In full and word for word, return the listing that follows.

### Given material
· · ·

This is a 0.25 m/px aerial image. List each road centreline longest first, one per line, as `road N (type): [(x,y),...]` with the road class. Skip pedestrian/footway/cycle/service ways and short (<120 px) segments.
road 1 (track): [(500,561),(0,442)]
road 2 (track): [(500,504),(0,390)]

· · ·

### Response below
This is a 0.25 m/px aerial image. List each road centreline longest first, one per line, as `road N (type): [(x,y),...]` with the road class. Skip pedestrian/footway/cycle/service ways and short (<120 px) segments.
road 1 (track): [(500,561),(0,442)]
road 2 (track): [(500,504),(0,390)]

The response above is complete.